The records below need to be copied in full. Match them exactly.

DATASET EXTRACT:
'''
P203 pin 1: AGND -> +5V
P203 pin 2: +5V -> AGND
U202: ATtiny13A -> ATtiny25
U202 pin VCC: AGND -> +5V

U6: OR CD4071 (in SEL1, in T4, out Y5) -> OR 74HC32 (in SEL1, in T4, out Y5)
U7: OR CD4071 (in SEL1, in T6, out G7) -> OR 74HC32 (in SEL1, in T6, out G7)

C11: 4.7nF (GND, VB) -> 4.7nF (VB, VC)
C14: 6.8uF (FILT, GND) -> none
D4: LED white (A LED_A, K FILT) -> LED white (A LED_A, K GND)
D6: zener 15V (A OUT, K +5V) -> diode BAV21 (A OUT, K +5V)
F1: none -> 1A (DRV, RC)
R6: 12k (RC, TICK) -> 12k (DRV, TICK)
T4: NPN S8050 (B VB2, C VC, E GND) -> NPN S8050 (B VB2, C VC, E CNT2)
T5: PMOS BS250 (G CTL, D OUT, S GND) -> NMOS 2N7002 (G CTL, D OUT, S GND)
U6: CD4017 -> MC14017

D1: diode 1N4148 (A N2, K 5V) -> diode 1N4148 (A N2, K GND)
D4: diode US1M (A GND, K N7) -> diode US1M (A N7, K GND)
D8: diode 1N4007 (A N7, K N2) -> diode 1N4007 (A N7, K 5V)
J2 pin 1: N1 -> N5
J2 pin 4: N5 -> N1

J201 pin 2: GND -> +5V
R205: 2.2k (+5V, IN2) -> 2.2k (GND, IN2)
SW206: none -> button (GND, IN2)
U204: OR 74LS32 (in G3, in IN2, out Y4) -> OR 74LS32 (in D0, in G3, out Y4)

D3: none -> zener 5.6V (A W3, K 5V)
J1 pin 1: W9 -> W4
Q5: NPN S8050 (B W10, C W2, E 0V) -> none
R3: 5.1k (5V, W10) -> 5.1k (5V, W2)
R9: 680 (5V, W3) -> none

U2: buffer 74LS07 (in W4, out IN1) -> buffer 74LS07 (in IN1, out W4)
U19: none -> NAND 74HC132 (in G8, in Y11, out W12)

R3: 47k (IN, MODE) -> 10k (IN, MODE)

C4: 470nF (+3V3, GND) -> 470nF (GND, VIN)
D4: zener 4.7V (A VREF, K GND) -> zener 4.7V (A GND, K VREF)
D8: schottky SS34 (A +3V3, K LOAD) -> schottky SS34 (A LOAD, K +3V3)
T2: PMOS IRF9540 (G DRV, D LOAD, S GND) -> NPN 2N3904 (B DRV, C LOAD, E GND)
'''
ANSWER SECTION:
P203 pin 1: AGND -> +5V
P203 pin 2: +5V -> AGND
U202: ATtiny13A -> ATtiny25
U202 pin VCC: AGND -> +5V

U6: OR CD4071 (in SEL1, in T4, out Y5) -> OR 74HC32 (in SEL1, in T4, out Y5)
U7: OR CD4071 (in SEL1, in T6, out G7) -> OR 74HC32 (in SEL1, in T6, out G7)

C11: 4.7nF (GND, VB) -> 4.7nF (VB, VC)
C14: 6.8uF (FILT, GND) -> none
D4: LED white (A LED_A, K FILT) -> LED white (A LED_A, K GND)
D6: zener 15V (A OUT, K +5V) -> diode BAV21 (A OUT, K +5V)
F1: none -> 1A (DRV, RC)
R6: 12k (RC, TICK) -> 12k (DRV, TICK)
T4: NPN S8050 (B VB2, C VC, E GND) -> NPN S8050 (B VB2, C VC, E CNT2)
T5: PMOS BS250 (G CTL, D OUT, S GND) -> NMOS 2N7002 (G CTL, D OUT, S GND)
U6: CD4017 -> MC14017

D1: diode 1N4148 (A N2, K 5V) -> diode 1N4148 (A N2, K GND)
D4: diode US1M (A GND, K N7) -> diode US1M (A N7, K GND)
D8: diode 1N4007 (A N7, K N2) -> diode 1N4007 (A N7, K 5V)
J2 pin 1: N1 -> N5
J2 pin 4: N5 -> N1

J201 pin 2: GND -> +5V
R205: 2.2k (+5V, IN2) -> 2.2k (GND, IN2)
SW206: none -> button (GND, IN2)
U204: OR 74LS32 (in G3, in IN2, out Y4) -> OR 74LS32 (in D0, in G3, out Y4)

D3: none -> zener 5.6V (A W3, K 5V)
J1 pin 1: W9 -> W4
Q5: NPN S8050 (B W10, C W2, E 0V) -> none
R3: 5.1k (5V, W10) -> 5.1k (5V, W2)
R9: 680 (5V, W3) -> none

U2: buffer 74LS07 (in W4, out IN1) -> buffer 74LS07 (in IN1, out W4)
U19: none -> NAND 74HC132 (in G8, in Y11, out W12)

R3: 47k (IN, MODE) -> 10k (IN, MODE)

C4: 470nF (+3V3, GND) -> 470nF (GND, VIN)
D4: zener 4.7V (A VREF, K GND) -> zener 4.7V (A GND, K VREF)
D8: schottky SS34 (A +3V3, K LOAD) -> schottky SS34 (A LOAD, K +3V3)
T2: PMOS IRF9540 (G DRV, D LOAD, S GND) -> NPN 2N3904 (B DRV, C LOAD, E GND)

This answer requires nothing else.